**Material provided:**
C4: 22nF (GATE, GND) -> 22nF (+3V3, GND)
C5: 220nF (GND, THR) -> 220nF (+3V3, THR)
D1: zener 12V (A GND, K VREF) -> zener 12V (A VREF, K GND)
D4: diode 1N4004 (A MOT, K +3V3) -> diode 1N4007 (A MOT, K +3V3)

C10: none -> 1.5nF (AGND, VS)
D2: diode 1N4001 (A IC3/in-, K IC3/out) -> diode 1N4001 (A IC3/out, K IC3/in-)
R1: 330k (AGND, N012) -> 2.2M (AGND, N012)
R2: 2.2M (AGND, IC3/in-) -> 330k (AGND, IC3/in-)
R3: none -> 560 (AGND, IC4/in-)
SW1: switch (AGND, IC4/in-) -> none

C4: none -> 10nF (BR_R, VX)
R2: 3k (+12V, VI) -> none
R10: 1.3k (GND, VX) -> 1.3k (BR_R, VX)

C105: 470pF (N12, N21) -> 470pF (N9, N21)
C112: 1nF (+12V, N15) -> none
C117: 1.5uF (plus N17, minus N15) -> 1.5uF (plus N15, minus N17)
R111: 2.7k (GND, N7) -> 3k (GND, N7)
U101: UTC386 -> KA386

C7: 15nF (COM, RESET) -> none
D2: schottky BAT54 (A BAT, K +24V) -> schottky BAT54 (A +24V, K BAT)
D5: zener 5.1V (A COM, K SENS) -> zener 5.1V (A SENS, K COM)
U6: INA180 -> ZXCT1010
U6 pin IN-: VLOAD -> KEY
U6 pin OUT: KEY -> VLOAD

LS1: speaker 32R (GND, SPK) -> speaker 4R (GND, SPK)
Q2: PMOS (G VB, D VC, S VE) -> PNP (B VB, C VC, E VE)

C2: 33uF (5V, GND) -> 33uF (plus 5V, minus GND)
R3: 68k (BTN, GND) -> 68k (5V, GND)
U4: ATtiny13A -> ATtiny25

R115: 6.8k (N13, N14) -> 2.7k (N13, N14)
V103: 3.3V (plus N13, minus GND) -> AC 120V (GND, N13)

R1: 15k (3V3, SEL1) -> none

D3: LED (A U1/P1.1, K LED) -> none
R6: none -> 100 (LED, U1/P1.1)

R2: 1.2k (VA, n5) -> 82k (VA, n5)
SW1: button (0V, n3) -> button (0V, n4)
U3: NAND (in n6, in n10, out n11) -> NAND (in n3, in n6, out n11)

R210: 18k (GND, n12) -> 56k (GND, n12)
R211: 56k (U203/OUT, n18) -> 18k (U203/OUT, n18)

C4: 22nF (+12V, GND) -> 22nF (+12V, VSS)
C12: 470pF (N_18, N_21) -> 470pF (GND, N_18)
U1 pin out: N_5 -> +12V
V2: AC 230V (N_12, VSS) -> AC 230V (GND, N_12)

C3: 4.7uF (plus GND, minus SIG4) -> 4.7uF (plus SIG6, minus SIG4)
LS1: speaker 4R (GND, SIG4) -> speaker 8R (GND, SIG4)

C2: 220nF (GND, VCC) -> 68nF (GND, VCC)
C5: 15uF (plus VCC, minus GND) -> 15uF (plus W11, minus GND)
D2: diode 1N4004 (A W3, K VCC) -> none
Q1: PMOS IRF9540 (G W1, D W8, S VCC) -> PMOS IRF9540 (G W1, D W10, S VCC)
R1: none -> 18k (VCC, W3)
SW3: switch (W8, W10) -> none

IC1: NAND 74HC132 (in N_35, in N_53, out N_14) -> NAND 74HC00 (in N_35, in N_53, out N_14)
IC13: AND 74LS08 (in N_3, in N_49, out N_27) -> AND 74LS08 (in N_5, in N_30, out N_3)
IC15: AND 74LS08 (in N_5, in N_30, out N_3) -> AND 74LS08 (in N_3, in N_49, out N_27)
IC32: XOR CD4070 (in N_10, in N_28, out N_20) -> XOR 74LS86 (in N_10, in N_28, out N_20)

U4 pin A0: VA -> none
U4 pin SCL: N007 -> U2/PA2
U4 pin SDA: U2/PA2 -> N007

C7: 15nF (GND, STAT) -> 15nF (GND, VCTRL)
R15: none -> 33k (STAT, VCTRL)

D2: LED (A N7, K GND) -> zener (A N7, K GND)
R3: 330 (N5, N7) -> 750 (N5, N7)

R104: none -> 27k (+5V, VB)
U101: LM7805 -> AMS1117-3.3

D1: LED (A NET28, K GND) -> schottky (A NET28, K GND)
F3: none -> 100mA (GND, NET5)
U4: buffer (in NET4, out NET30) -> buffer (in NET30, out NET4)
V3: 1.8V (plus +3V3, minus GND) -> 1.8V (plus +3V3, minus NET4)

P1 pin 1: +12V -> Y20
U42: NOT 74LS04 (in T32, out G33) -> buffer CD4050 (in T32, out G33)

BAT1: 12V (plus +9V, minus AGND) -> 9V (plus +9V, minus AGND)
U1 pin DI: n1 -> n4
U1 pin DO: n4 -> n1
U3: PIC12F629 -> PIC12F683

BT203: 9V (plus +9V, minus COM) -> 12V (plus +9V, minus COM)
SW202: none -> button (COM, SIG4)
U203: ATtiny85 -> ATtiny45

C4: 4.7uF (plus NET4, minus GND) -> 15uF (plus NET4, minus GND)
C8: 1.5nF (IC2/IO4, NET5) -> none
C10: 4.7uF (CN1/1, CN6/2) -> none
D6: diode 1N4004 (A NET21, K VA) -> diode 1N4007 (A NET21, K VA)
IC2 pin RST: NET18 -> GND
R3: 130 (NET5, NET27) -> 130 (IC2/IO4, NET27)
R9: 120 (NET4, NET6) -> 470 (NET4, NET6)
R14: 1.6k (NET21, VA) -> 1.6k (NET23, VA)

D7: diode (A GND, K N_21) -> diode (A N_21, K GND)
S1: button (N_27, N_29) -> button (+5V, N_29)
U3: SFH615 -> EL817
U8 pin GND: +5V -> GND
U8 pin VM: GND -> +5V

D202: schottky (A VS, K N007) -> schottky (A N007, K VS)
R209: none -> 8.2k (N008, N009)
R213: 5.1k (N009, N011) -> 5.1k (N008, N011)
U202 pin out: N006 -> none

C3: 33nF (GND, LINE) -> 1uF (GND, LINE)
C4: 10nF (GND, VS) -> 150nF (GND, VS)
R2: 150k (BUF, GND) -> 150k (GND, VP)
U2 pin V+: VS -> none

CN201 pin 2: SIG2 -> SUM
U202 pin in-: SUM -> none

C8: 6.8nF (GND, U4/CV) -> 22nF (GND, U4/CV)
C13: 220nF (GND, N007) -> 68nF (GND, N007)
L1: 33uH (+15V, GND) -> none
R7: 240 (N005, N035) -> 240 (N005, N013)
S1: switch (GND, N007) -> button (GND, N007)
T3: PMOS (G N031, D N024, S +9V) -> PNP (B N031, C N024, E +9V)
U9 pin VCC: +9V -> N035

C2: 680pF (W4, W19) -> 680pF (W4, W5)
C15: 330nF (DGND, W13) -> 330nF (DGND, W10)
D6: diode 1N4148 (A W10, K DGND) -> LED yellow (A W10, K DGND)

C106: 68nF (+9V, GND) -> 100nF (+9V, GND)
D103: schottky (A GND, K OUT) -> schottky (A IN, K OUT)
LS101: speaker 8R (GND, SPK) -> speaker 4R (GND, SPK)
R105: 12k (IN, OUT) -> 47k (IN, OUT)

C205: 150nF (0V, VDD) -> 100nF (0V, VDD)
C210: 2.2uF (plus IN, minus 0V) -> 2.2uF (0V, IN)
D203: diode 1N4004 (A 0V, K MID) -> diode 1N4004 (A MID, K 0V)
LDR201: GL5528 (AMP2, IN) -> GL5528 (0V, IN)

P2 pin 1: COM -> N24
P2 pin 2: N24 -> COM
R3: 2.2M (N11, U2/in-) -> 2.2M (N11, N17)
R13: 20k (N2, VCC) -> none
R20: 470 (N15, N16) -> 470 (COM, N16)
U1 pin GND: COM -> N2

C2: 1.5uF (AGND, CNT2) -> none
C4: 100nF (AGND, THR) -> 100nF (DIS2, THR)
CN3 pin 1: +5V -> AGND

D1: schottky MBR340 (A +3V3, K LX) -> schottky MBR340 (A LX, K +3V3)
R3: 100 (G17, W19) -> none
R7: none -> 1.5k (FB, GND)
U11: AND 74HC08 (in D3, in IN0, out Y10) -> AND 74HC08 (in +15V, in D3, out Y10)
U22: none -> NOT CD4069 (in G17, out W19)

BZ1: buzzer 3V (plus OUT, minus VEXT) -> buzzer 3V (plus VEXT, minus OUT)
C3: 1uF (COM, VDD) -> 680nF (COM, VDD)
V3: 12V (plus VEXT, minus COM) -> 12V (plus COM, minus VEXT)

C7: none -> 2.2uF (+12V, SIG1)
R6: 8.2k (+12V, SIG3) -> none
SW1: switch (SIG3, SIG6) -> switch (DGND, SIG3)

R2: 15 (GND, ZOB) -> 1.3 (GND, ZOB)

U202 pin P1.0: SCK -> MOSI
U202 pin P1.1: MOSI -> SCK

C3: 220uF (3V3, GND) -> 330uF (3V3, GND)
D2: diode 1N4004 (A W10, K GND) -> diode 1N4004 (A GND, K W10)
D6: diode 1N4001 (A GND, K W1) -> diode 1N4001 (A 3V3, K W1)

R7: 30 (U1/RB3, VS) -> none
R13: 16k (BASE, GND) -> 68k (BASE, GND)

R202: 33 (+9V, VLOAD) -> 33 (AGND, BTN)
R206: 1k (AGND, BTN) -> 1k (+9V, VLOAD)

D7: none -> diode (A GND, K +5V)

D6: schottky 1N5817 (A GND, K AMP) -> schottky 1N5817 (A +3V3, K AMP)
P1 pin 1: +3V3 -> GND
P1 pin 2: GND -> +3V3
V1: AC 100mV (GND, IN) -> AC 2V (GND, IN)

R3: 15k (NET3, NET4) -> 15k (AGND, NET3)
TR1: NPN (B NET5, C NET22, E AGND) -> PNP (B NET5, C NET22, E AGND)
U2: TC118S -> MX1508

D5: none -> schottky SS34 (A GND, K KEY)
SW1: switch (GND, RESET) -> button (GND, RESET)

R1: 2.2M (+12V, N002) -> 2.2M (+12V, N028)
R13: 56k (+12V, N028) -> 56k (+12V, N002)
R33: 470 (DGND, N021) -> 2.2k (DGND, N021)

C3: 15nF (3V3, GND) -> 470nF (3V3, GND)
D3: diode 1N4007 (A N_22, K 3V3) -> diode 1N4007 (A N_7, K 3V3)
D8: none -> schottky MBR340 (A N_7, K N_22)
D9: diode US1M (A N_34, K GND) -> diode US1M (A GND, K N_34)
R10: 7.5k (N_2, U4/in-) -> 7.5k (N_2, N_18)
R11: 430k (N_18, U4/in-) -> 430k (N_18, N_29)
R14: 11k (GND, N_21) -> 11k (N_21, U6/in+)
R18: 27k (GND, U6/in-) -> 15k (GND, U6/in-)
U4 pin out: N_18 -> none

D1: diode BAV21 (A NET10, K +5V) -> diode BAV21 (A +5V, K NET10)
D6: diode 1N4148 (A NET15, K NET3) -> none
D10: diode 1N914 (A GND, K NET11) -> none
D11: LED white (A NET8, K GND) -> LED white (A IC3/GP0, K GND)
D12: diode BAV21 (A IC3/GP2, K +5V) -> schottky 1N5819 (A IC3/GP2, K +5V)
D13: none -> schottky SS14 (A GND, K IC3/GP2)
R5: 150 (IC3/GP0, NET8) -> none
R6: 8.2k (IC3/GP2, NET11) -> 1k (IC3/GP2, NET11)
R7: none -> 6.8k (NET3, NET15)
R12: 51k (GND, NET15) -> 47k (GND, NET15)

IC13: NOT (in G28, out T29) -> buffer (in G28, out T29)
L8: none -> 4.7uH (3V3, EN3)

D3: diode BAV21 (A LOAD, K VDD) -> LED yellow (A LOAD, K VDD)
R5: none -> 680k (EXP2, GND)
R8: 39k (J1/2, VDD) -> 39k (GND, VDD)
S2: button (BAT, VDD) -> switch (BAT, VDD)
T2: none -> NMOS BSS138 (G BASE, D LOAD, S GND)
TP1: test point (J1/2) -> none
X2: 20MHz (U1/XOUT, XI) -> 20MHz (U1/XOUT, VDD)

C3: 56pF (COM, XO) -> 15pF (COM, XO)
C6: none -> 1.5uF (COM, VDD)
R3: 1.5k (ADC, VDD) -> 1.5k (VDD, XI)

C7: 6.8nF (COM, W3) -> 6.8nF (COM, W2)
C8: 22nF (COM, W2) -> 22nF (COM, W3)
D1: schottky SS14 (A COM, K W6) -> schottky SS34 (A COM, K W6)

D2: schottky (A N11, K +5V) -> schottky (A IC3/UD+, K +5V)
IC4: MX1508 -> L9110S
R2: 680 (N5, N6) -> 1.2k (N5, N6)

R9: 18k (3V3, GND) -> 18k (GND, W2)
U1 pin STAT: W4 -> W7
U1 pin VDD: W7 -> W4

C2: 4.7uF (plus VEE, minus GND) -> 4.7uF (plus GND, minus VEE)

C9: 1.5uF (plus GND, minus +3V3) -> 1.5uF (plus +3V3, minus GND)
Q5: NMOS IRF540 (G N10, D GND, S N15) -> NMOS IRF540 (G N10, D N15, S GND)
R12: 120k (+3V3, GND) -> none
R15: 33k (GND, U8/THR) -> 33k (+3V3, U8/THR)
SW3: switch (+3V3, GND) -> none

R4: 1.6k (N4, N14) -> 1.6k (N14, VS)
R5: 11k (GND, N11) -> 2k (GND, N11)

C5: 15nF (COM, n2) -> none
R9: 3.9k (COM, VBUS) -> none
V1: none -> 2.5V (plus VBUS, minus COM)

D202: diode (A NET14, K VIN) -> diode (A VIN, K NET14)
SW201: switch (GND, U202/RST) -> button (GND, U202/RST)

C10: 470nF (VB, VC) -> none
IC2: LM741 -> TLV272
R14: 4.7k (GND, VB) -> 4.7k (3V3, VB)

**Task requirements:**
Search the data above and return each line in which "BASE" occurs.

**Reply:**
R13: 16k (BASE, GND) -> 68k (BASE, GND)
T2: none -> NMOS BSS138 (G BASE, D LOAD, S GND)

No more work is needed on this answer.